(Action item): Output all of the lines below exactly, and leave out each image.

┌────────

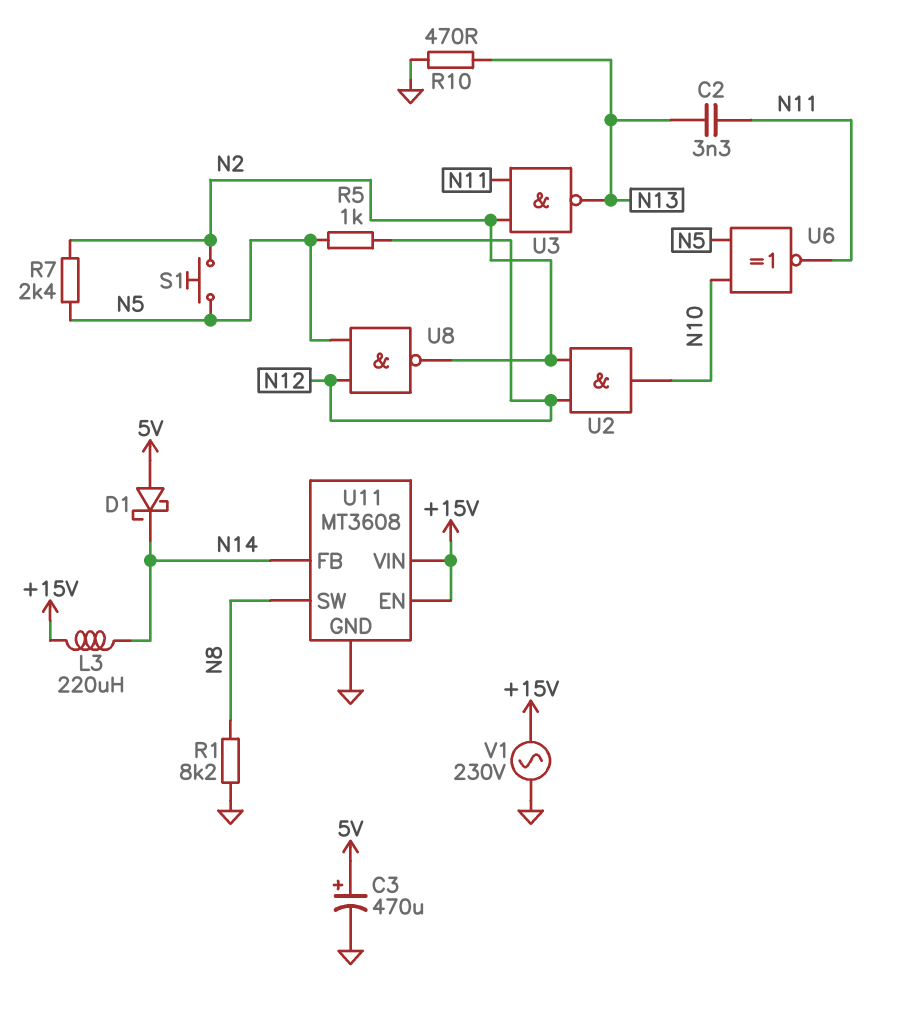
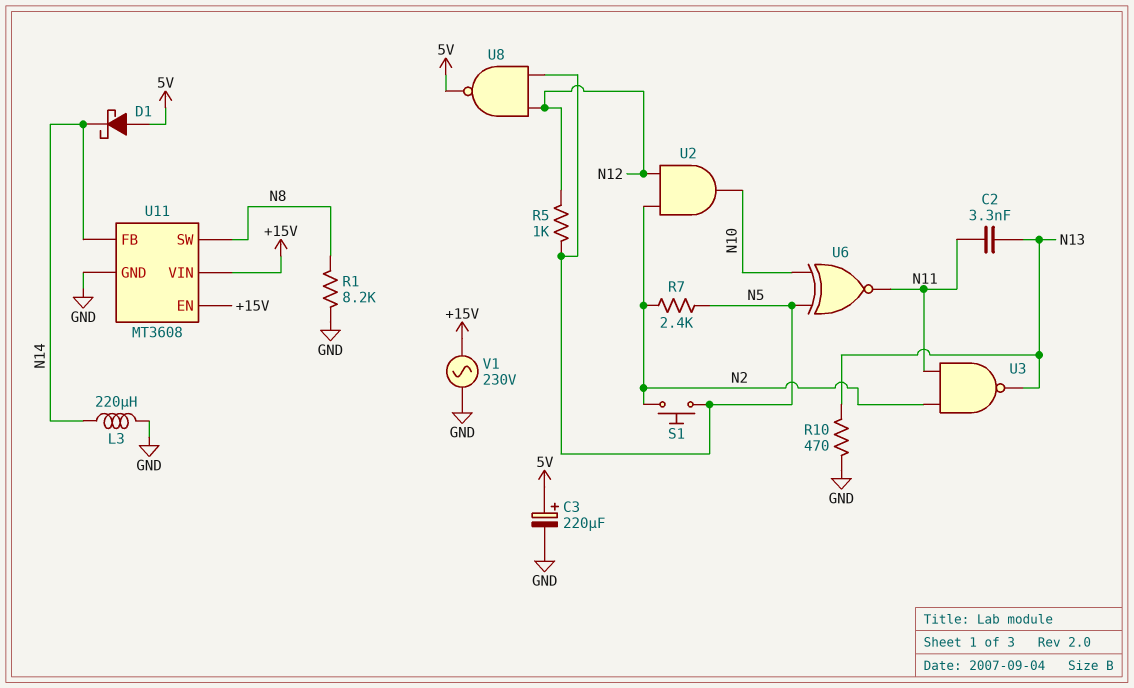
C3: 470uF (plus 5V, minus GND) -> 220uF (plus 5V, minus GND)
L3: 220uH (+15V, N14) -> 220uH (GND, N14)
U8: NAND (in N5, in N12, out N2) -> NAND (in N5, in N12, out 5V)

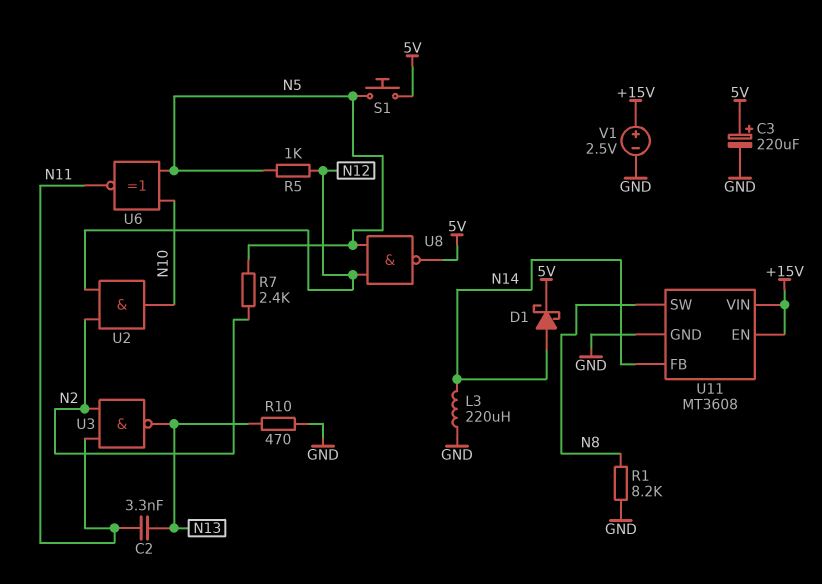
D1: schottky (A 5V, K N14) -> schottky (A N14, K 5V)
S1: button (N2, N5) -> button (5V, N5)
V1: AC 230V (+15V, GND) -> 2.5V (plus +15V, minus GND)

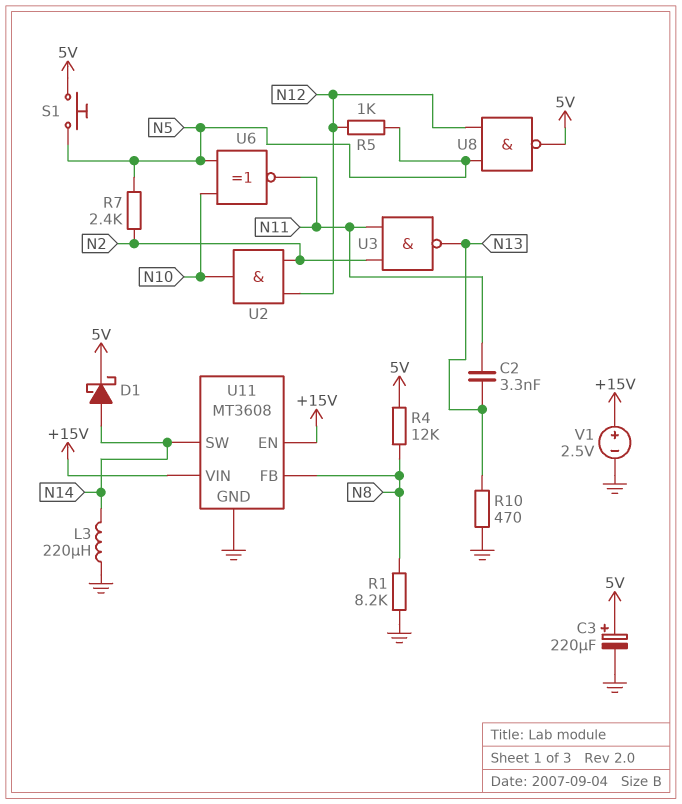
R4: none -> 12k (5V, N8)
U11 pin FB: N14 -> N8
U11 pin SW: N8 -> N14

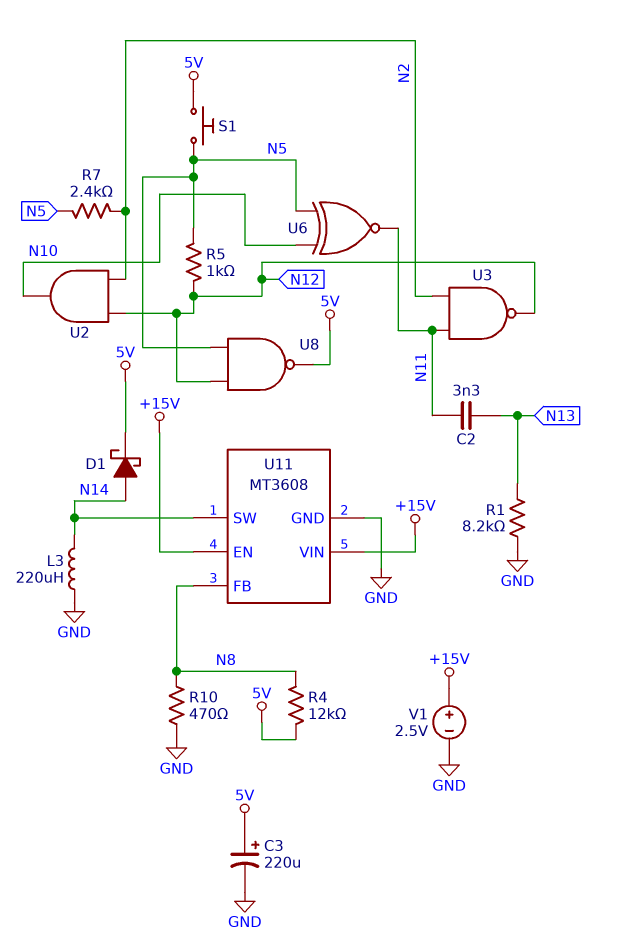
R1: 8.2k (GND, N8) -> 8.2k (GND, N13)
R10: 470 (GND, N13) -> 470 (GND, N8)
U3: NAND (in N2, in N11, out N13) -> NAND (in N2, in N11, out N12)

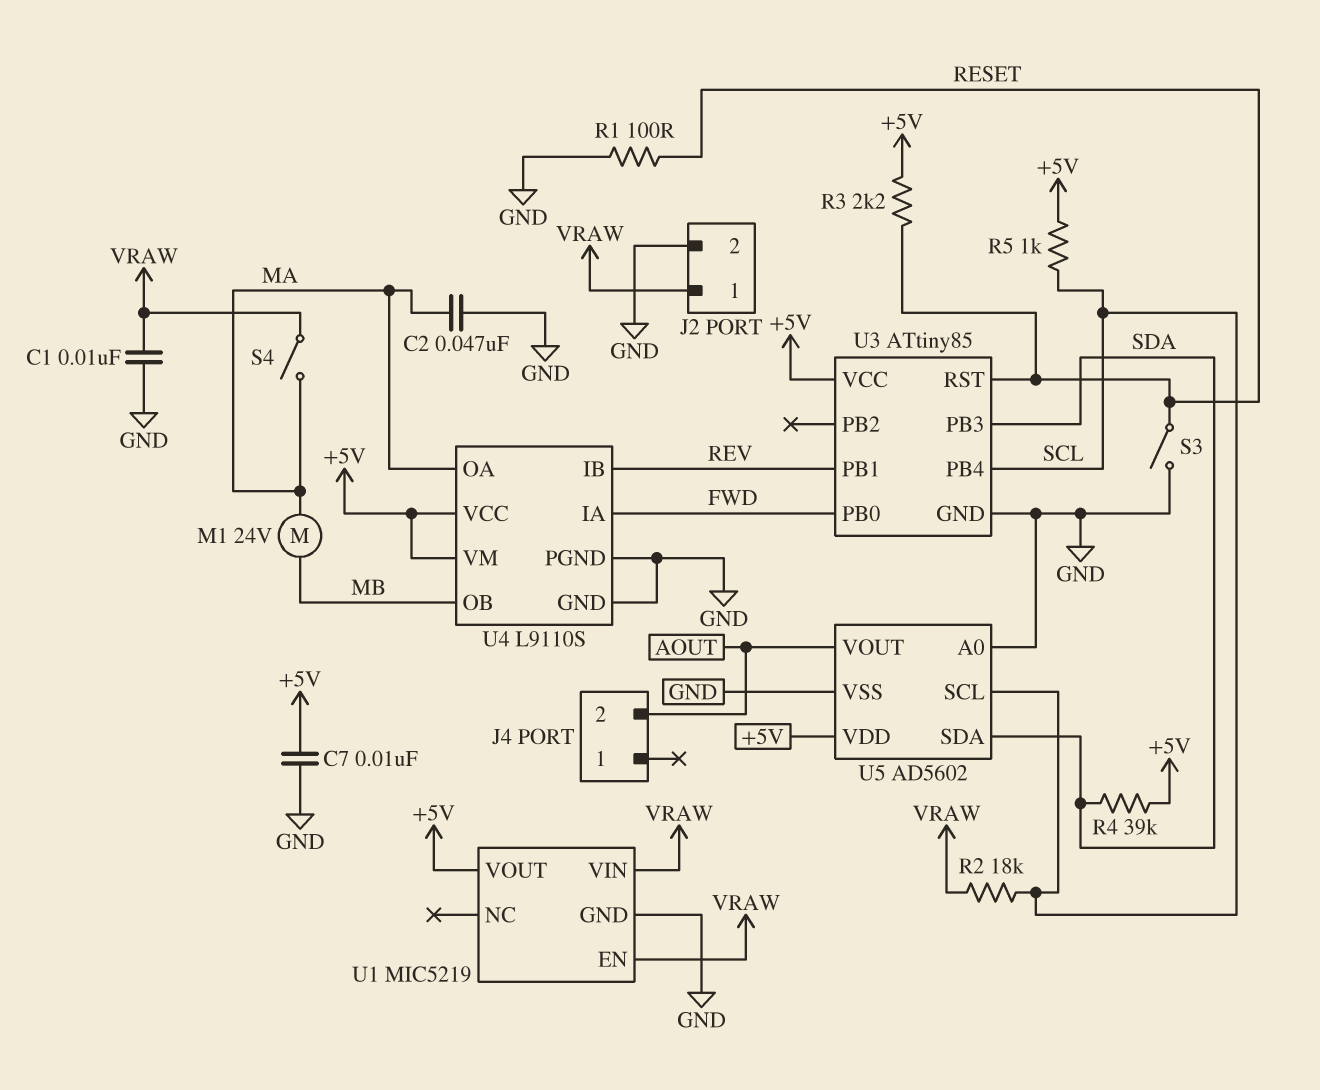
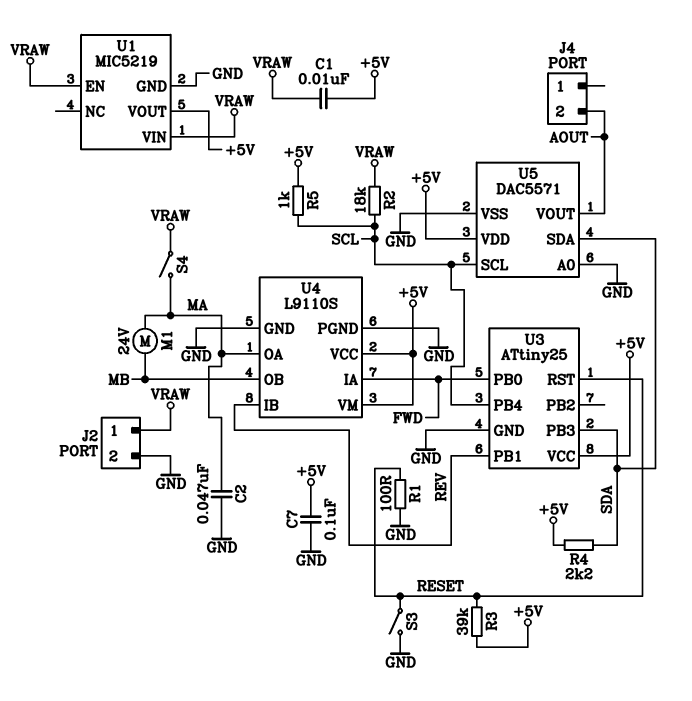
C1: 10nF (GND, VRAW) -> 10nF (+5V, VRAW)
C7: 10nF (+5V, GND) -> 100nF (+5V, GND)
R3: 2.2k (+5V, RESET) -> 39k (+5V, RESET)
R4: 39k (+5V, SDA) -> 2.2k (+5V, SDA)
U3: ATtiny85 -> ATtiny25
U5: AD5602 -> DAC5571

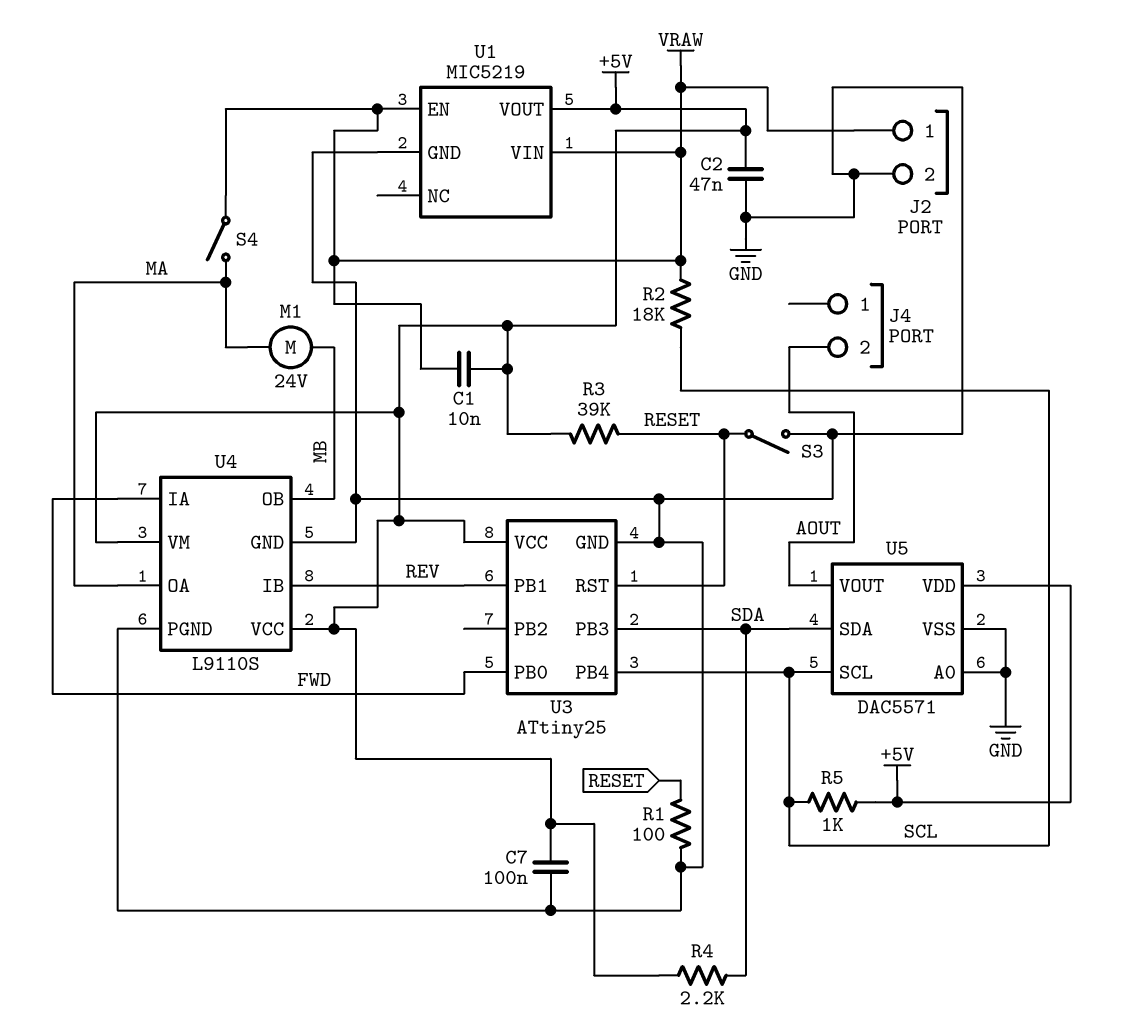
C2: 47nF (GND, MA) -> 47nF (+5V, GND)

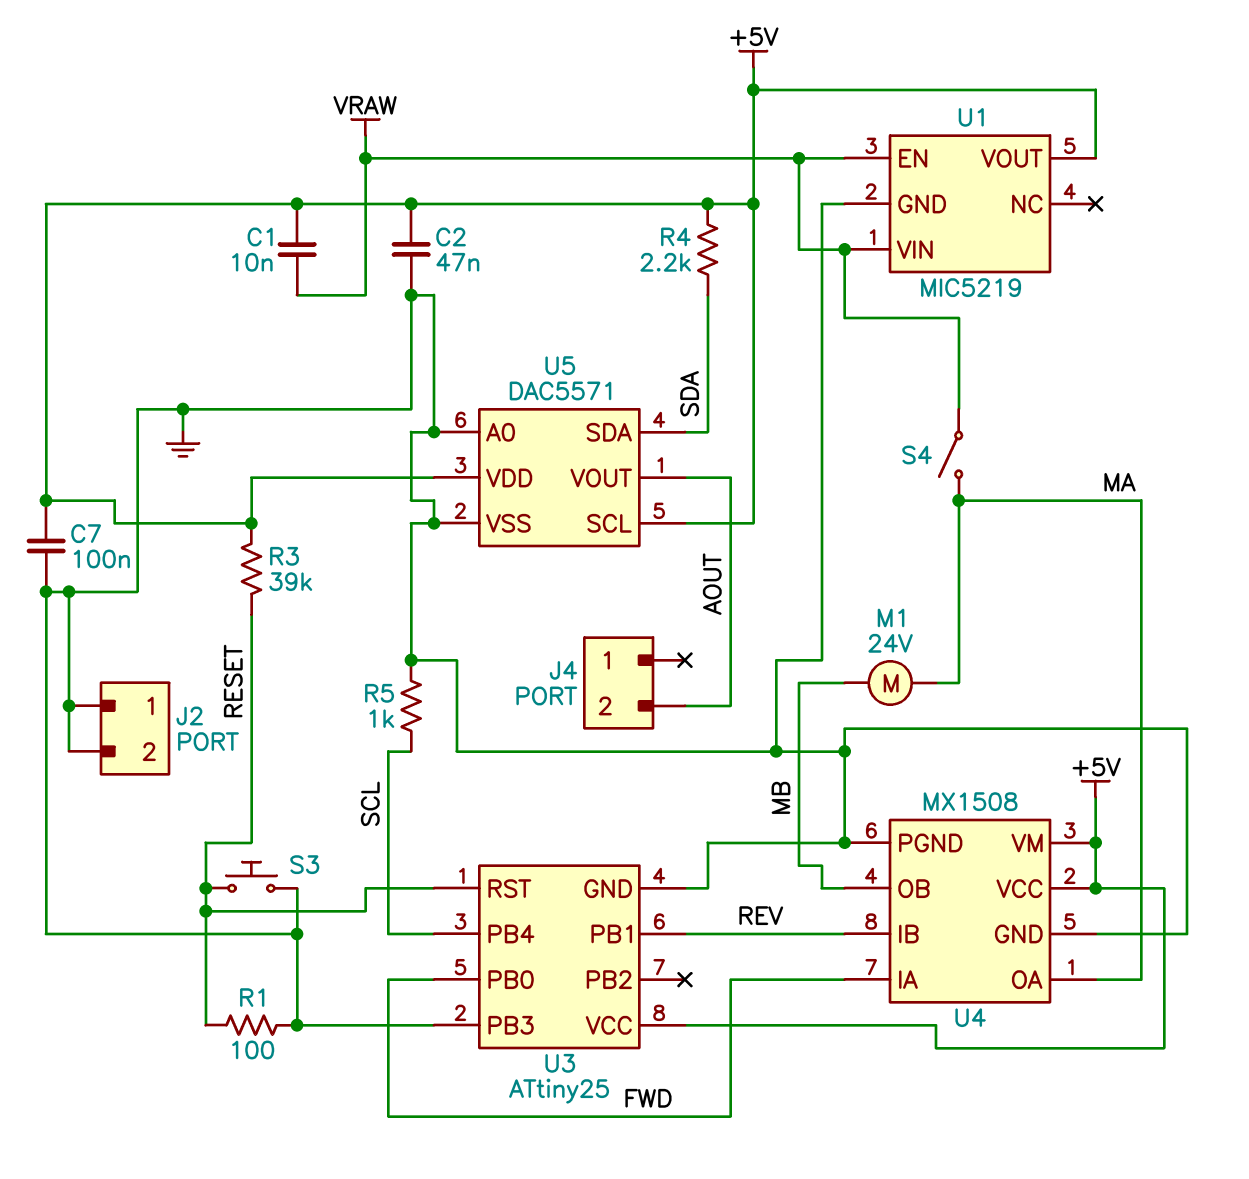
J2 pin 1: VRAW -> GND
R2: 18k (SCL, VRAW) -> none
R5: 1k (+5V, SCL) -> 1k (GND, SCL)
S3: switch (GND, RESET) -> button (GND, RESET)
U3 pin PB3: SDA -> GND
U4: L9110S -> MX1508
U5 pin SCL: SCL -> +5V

└────────

(Response for this exercise):
C3: 470uF (plus 5V, minus GND) -> 220uF (plus 5V, minus GND)
L3: 220uH (+15V, N14) -> 220uH (GND, N14)
U8: NAND (in N5, in N12, out N2) -> NAND (in N5, in N12, out 5V)

D1: schottky (A 5V, K N14) -> schottky (A N14, K 5V)
S1: button (N2, N5) -> button (5V, N5)
V1: AC 230V (+15V, GND) -> 2.5V (plus +15V, minus GND)

R4: none -> 12k (5V, N8)
U11 pin FB: N14 -> N8
U11 pin SW: N8 -> N14

R1: 8.2k (GND, N8) -> 8.2k (GND, N13)
R10: 470 (GND, N13) -> 470 (GND, N8)
U3: NAND (in N2, in N11, out N13) -> NAND (in N2, in N11, out N12)

C1: 10nF (GND, VRAW) -> 10nF (+5V, VRAW)
C7: 10nF (+5V, GND) -> 100nF (+5V, GND)
R3: 2.2k (+5V, RESET) -> 39k (+5V, RESET)
R4: 39k (+5V, SDA) -> 2.2k (+5V, SDA)
U3: ATtiny85 -> ATtiny25
U5: AD5602 -> DAC5571

C2: 47nF (GND, MA) -> 47nF (+5V, GND)

J2 pin 1: VRAW -> GND
R2: 18k (SCL, VRAW) -> none
R5: 1k (+5V, SCL) -> 1k (GND, SCL)
S3: switch (GND, RESET) -> button (GND, RESET)
U3 pin PB3: SDA -> GND
U4: L9110S -> MX1508
U5 pin SCL: SCL -> +5V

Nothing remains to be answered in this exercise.